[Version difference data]
*** Begin section ***

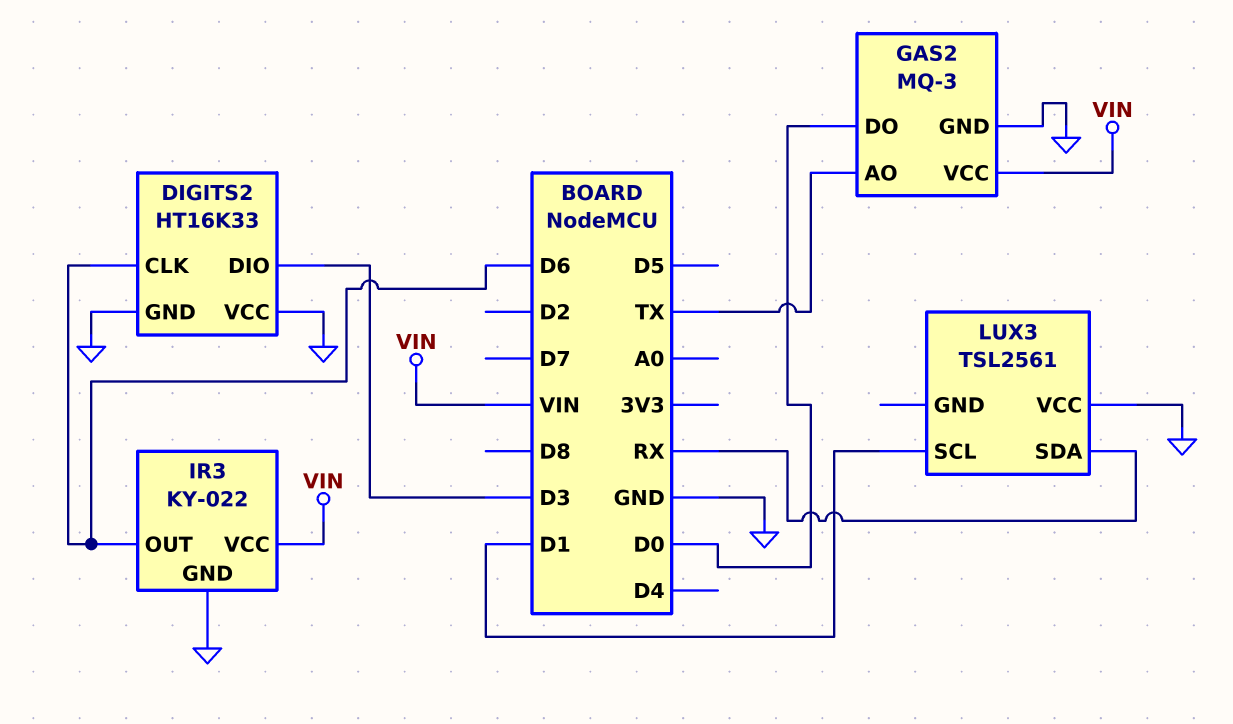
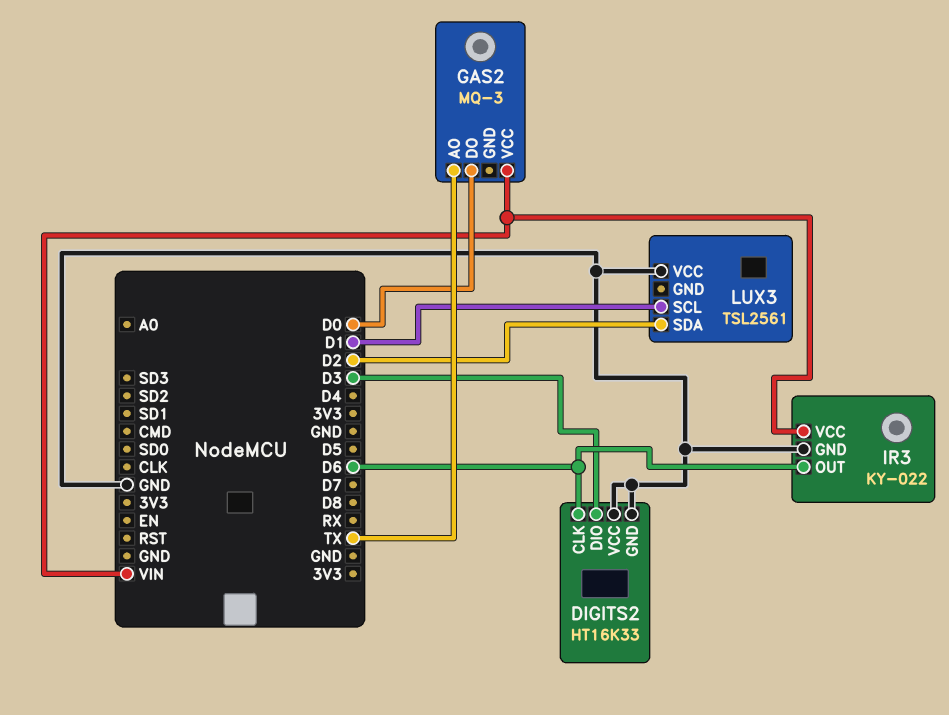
GAS2 pin GND: GND -> none
LUX3 pin SDA: RX -> D2

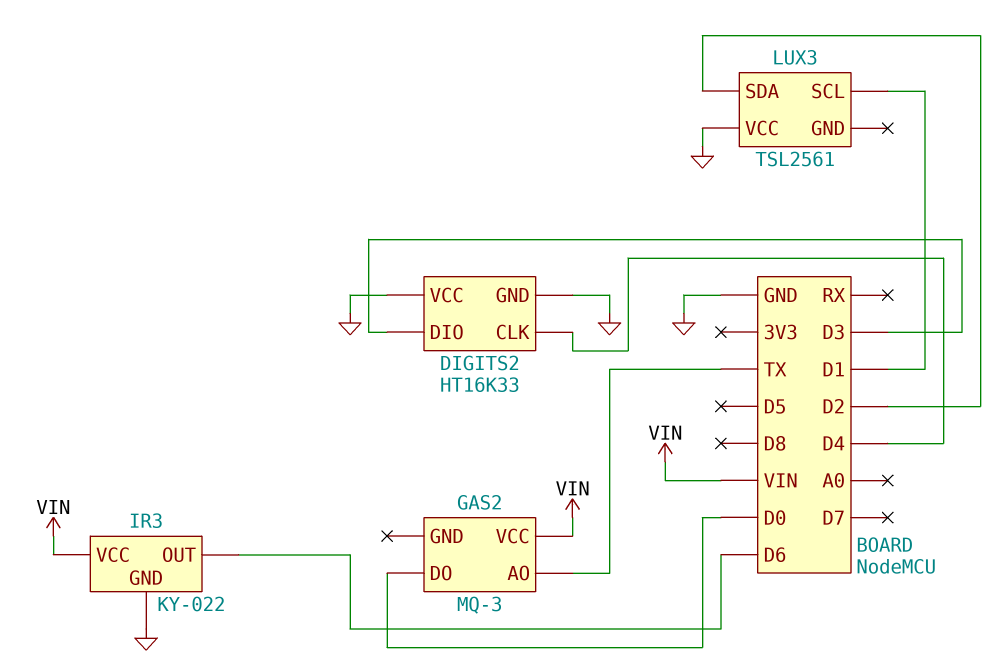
DIGITS2 pin CLK: D6 -> D4

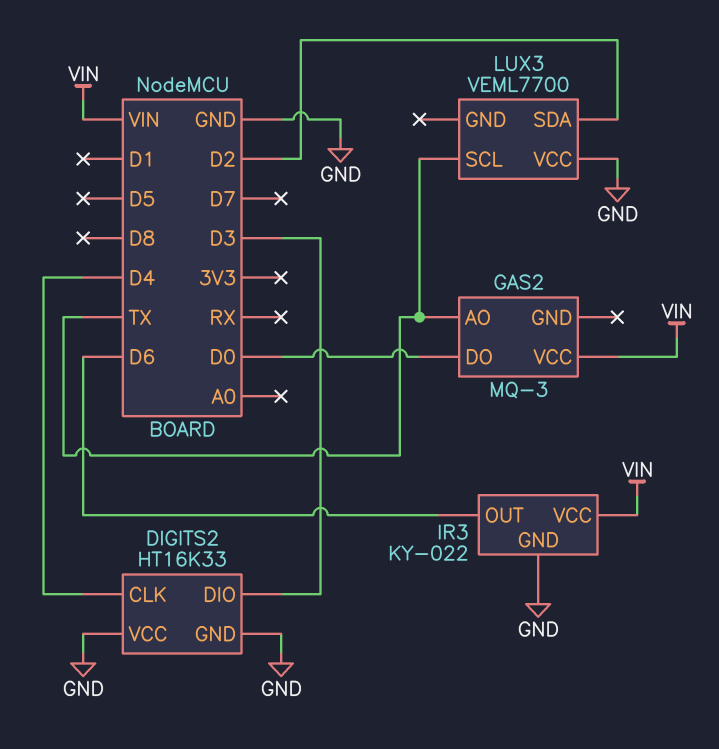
LUX3: TSL2561 -> VEML7700
LUX3 pin SCL: D1 -> TX

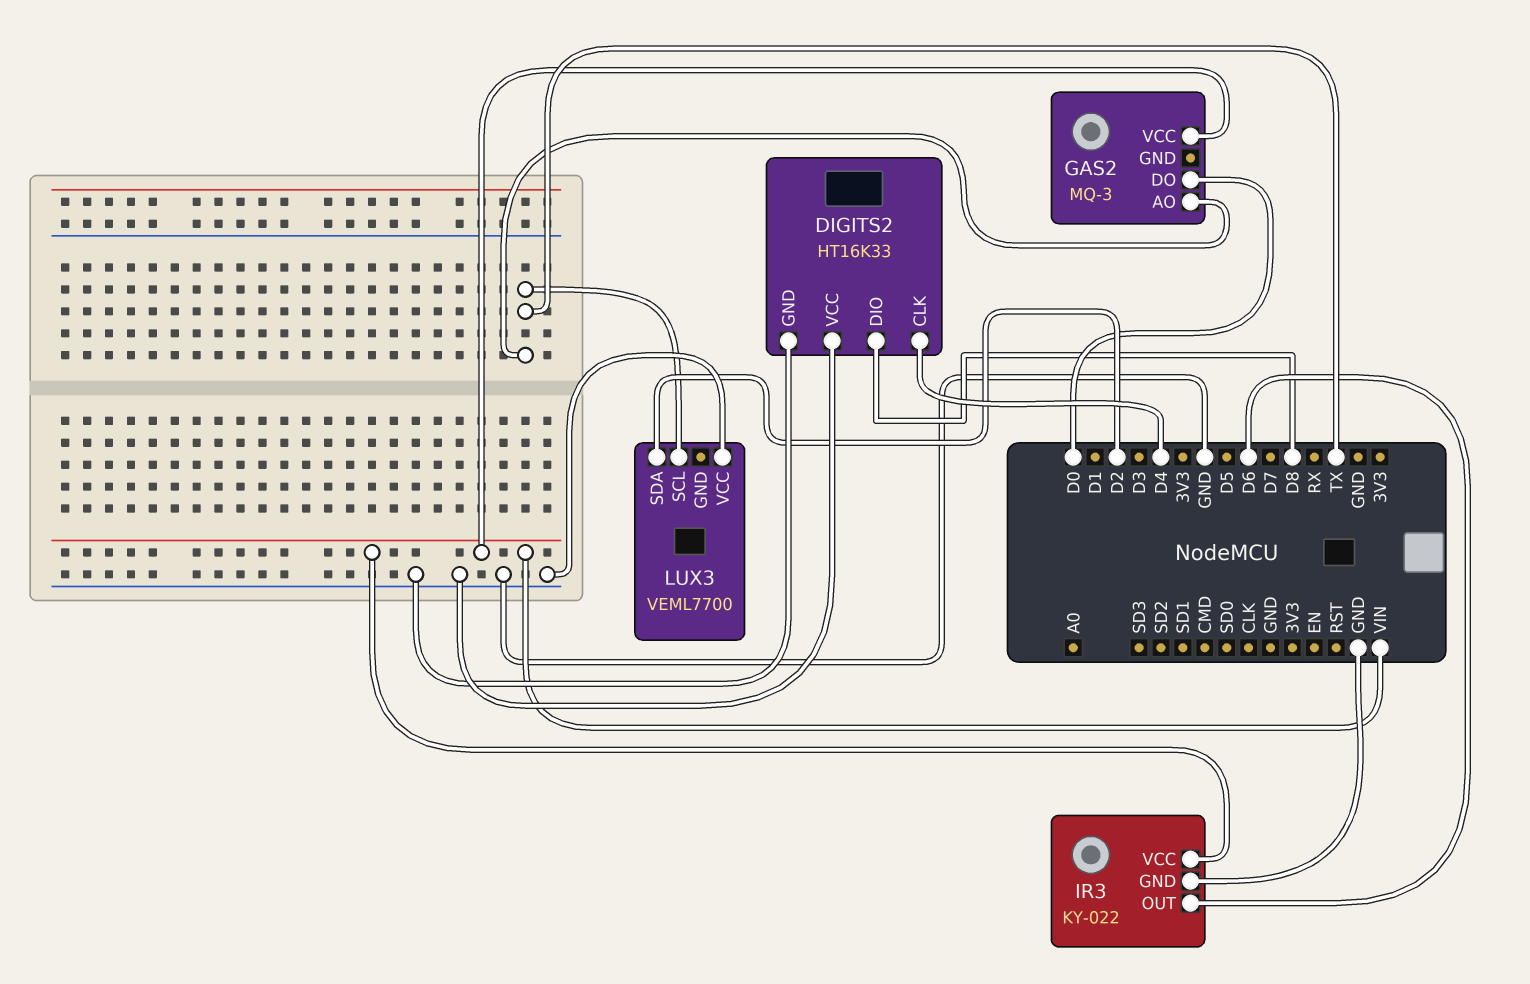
DIGITS2 pin DIO: D3 -> D8

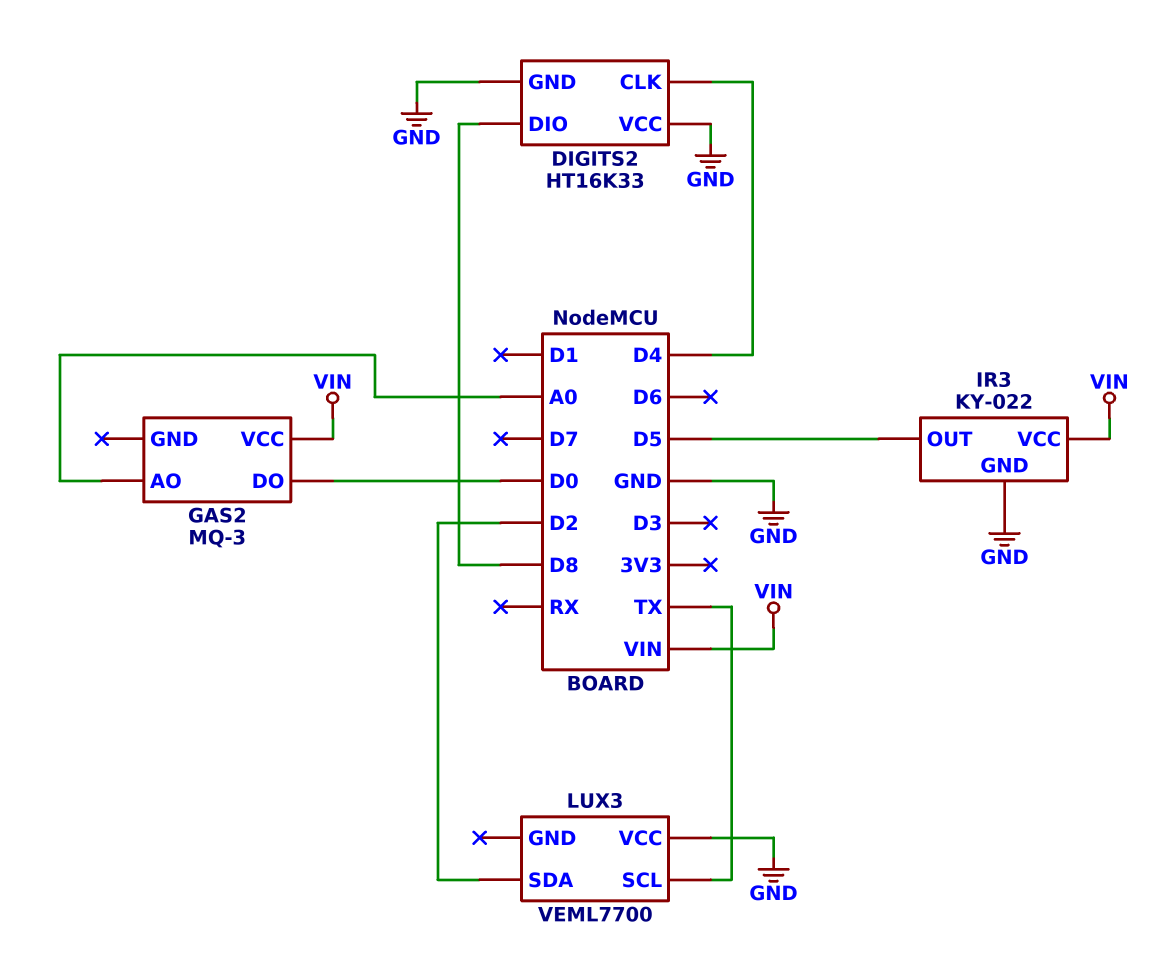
GAS2 pin AO: TX -> A0
IR3 pin OUT: D6 -> D5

*** End section ***

Your answer must be the lines from the one containing "LUX3 pin SDA: RX -> D2" through the last line of the records, printed exactly with no pictures; please include both ends.

LUX3 pin SDA: RX -> D2

DIGITS2 pin CLK: D6 -> D4

LUX3: TSL2561 -> VEML7700
LUX3 pin SCL: D1 -> TX

DIGITS2 pin DIO: D3 -> D8

GAS2 pin AO: TX -> A0
IR3 pin OUT: D6 -> D5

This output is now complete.